Items from a dataset

━━━━━━

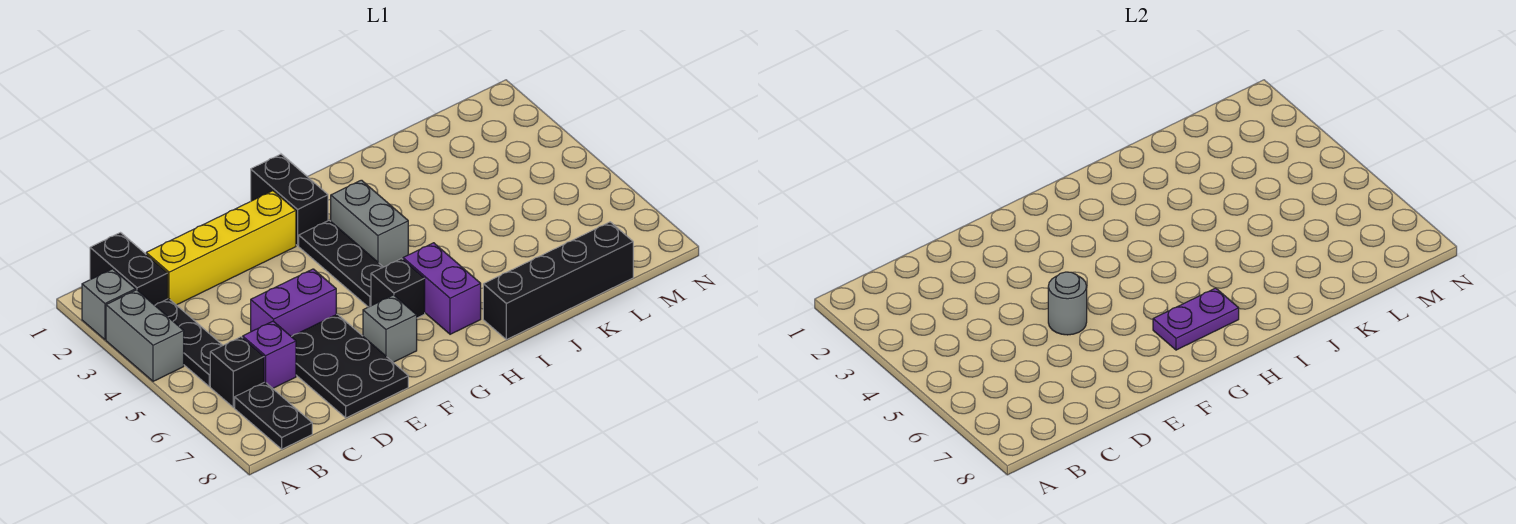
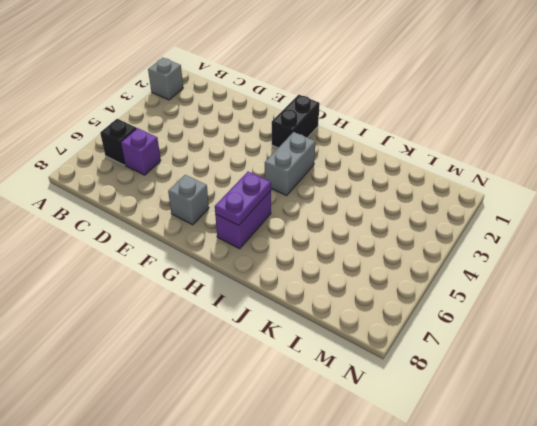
purple plate H6:H7 level 2 -> purple plate G7:H7 level 2
none -> grey brick A3:A4 level 1
none -> black brick B1:B2 level 1
none -> black plate B3:B5 level 1

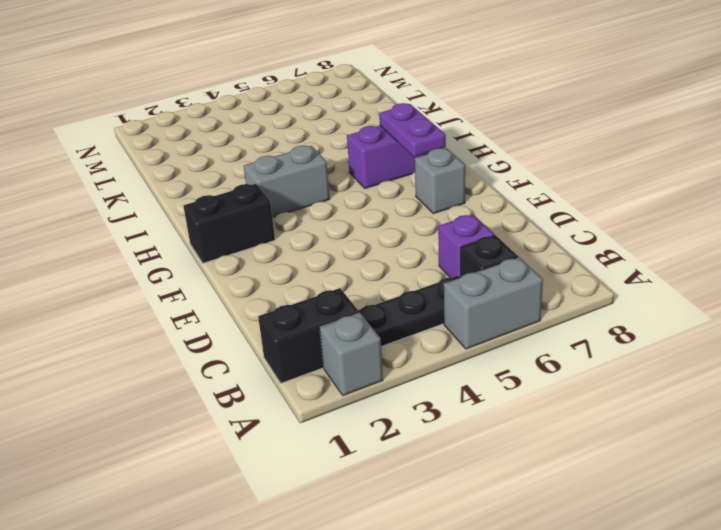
grey brick A5:A6 level 1 -> grey brick A3:A4 level 1
none -> black plate B7:B8 level 1
none -> yellow brick C2:F2 level 1
none -> purple brick D5:E5 level 1

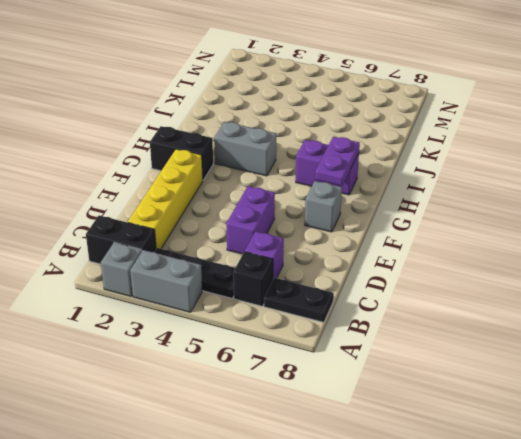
none -> black plate D6:E8 level 1
none -> black plate G3:G5 level 1
none -> black brick G6 level 1

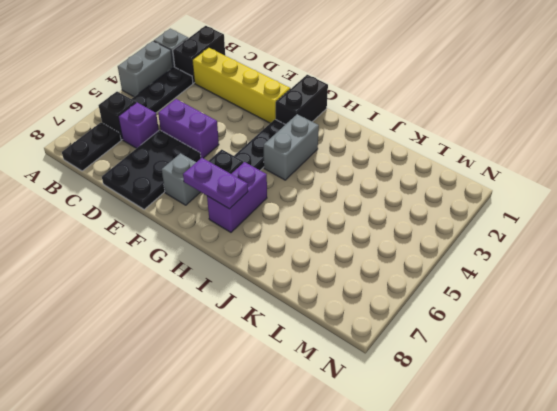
none -> black brick I8:L8 level 1
none -> grey round brick E5 level 2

━━━━━━

▶ [WHAT NEEDS TO BE DONE]:
Your copy should hold exactly the lines from the one that contains "none -> black brick G6 level 1" through the final line of the data, both ends included, and no pictures.

▶ [REPLY]:
none -> black brick G6 level 1

none -> black brick I8:L8 level 1
none -> grey round brick E5 level 2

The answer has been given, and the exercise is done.